Aim of the task
Apart from the images, the entire listing below must be restated word for word.

━━━ Exercise material

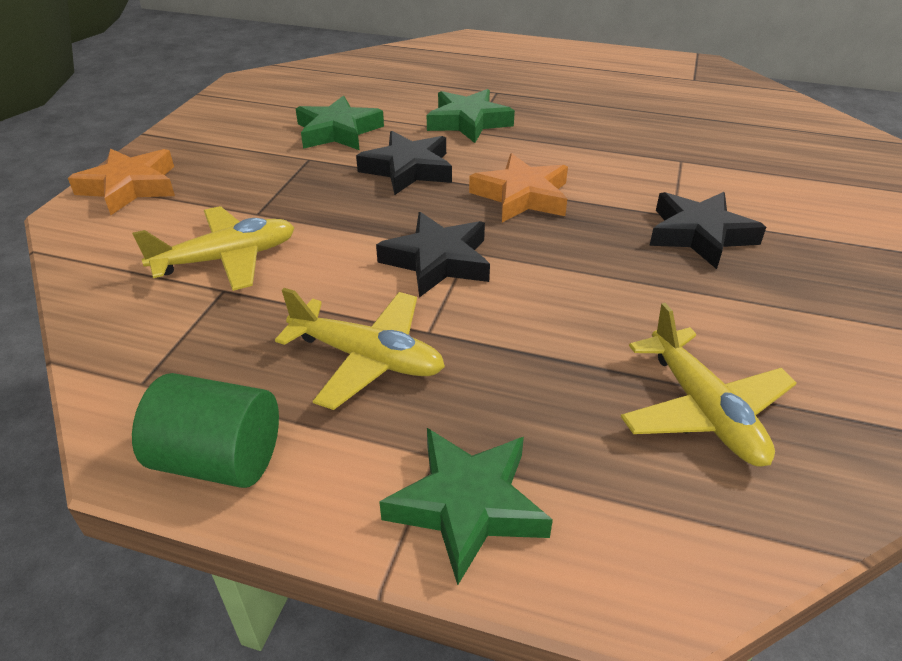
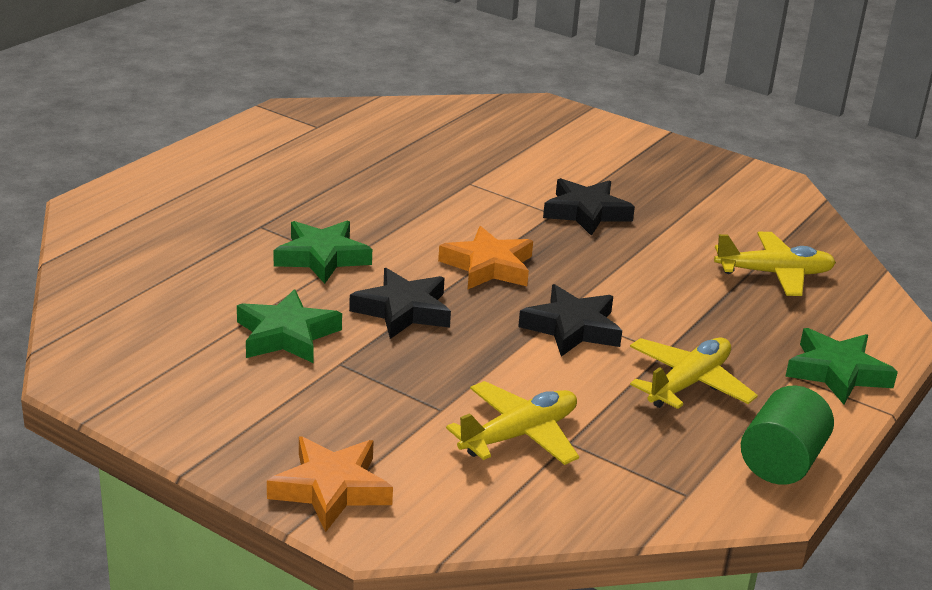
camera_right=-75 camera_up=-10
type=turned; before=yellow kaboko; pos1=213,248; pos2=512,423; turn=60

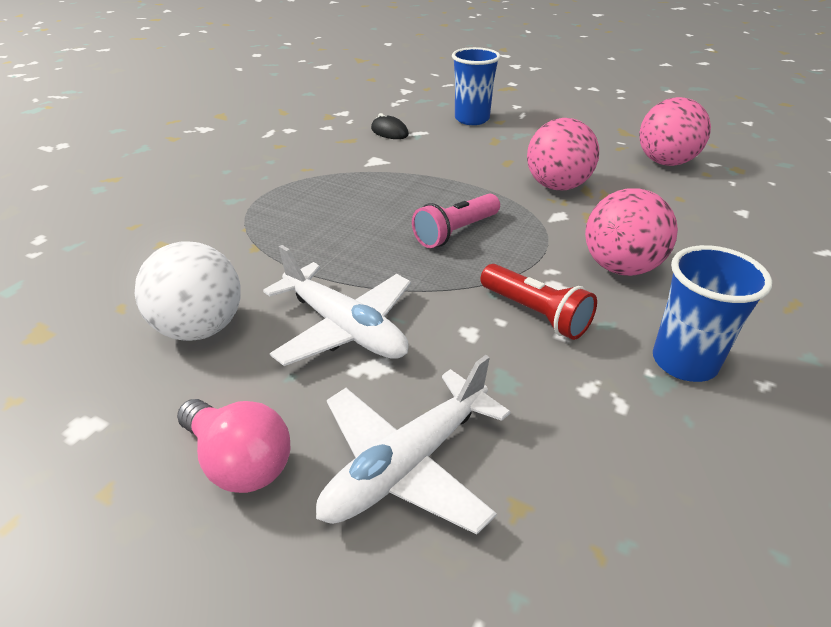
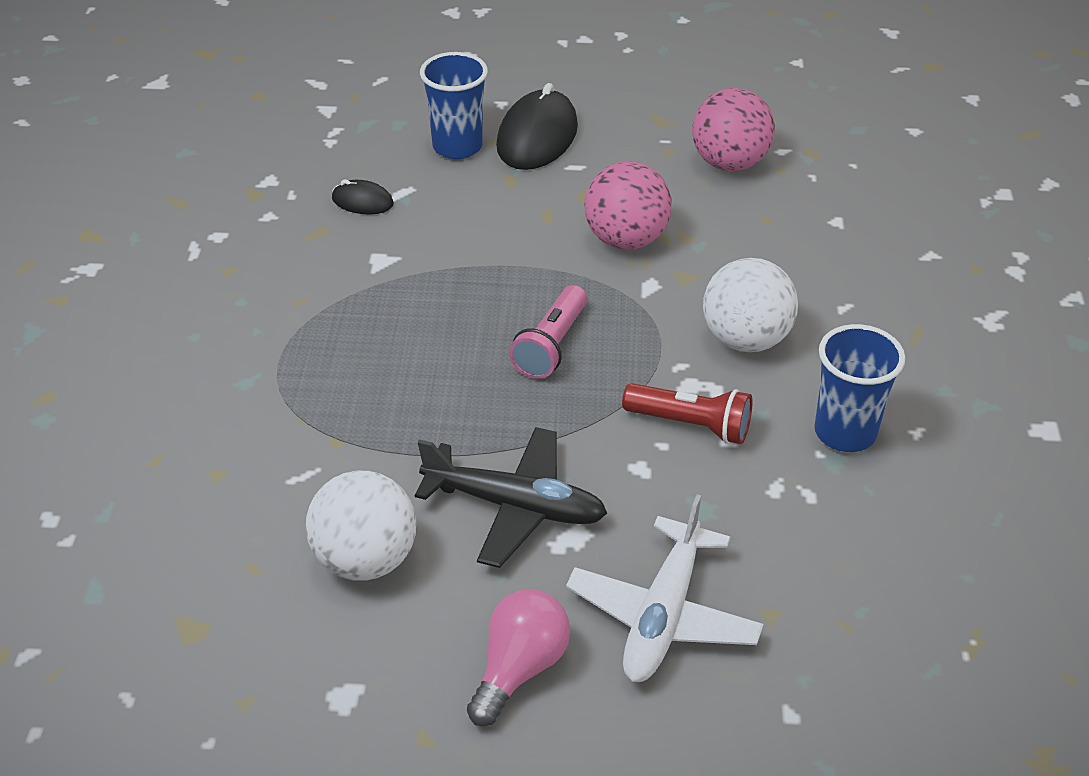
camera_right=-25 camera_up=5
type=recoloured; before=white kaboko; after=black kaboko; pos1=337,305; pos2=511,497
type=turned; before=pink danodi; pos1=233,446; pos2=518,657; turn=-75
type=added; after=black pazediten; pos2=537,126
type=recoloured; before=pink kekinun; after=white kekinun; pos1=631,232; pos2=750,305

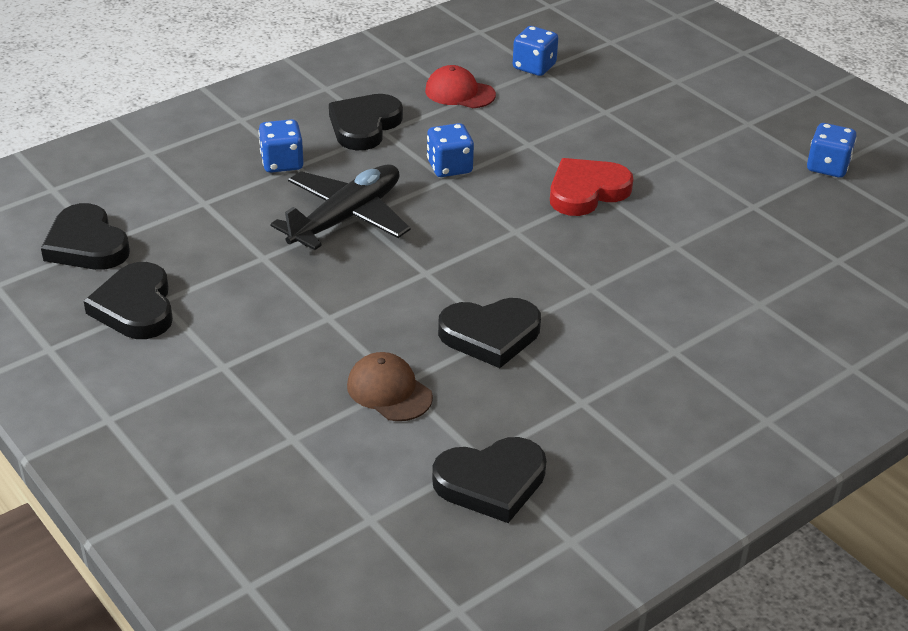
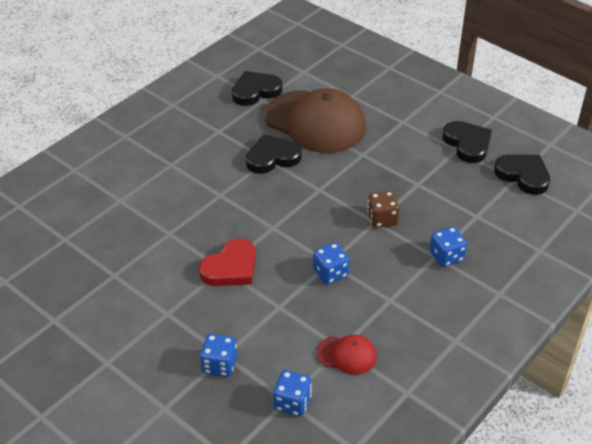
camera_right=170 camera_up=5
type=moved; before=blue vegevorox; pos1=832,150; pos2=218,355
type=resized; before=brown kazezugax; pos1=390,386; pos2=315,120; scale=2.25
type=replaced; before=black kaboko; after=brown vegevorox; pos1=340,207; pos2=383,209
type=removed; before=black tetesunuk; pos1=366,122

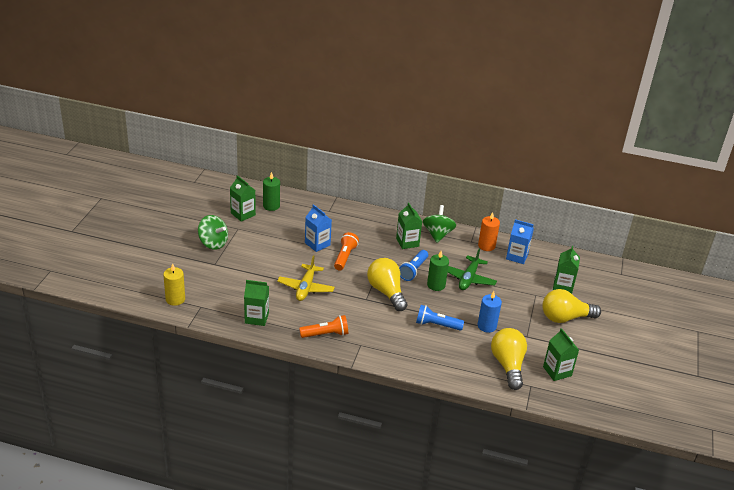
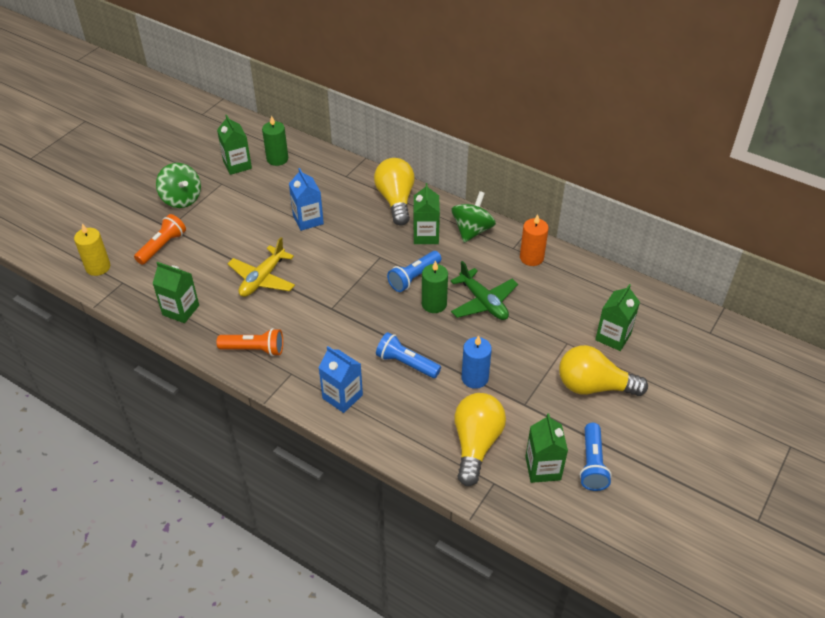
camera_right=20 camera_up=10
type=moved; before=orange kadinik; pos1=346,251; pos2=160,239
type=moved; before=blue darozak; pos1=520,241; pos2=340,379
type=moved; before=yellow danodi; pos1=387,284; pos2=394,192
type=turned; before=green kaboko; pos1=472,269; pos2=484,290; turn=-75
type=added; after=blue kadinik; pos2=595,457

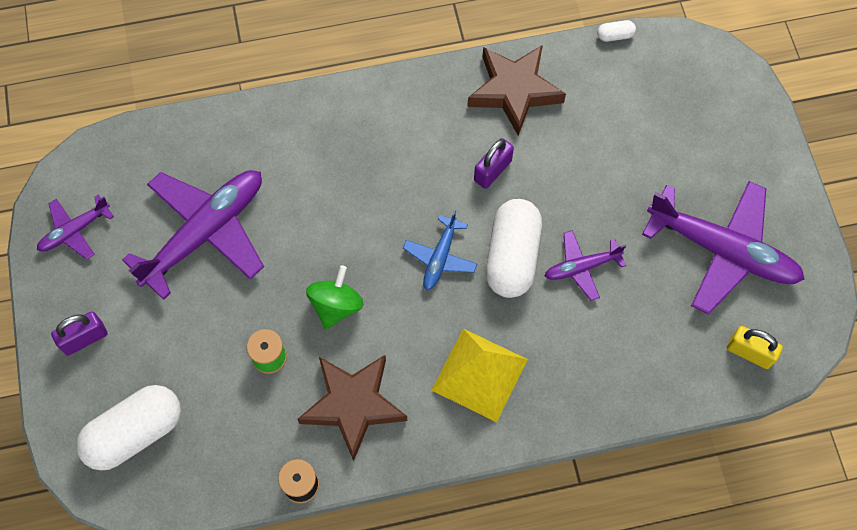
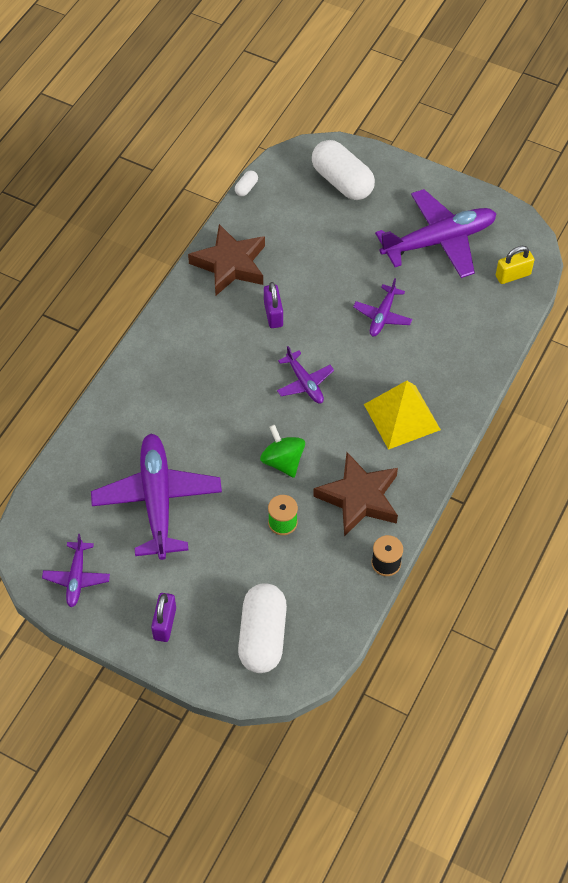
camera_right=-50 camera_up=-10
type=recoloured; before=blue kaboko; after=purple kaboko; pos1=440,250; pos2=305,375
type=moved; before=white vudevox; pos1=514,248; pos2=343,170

━━━━━━

The answer
camera_right=-75 camera_up=-10
type=turned; before=yellow kaboko; pos1=213,248; pos2=512,423; turn=60

camera_right=-25 camera_up=5
type=recoloured; before=white kaboko; after=black kaboko; pos1=337,305; pos2=511,497
type=turned; before=pink danodi; pos1=233,446; pos2=518,657; turn=-75
type=added; after=black pazediten; pos2=537,126
type=recoloured; before=pink kekinun; after=white kekinun; pos1=631,232; pos2=750,305

camera_right=170 camera_up=5
type=moved; before=blue vegevorox; pos1=832,150; pos2=218,355
type=resized; before=brown kazezugax; pos1=390,386; pos2=315,120; scale=2.25
type=replaced; before=black kaboko; after=brown vegevorox; pos1=340,207; pos2=383,209
type=removed; before=black tetesunuk; pos1=366,122

camera_right=20 camera_up=10
type=moved; before=orange kadinik; pos1=346,251; pos2=160,239
type=moved; before=blue darozak; pos1=520,241; pos2=340,379
type=moved; before=yellow danodi; pos1=387,284; pos2=394,192
type=turned; before=green kaboko; pos1=472,269; pos2=484,290; turn=-75
type=added; after=blue kadinik; pos2=595,457

camera_right=-50 camera_up=-10
type=recoloured; before=blue kaboko; after=purple kaboko; pos1=440,250; pos2=305,375
type=moved; before=white vudevox; pos1=514,248; pos2=343,170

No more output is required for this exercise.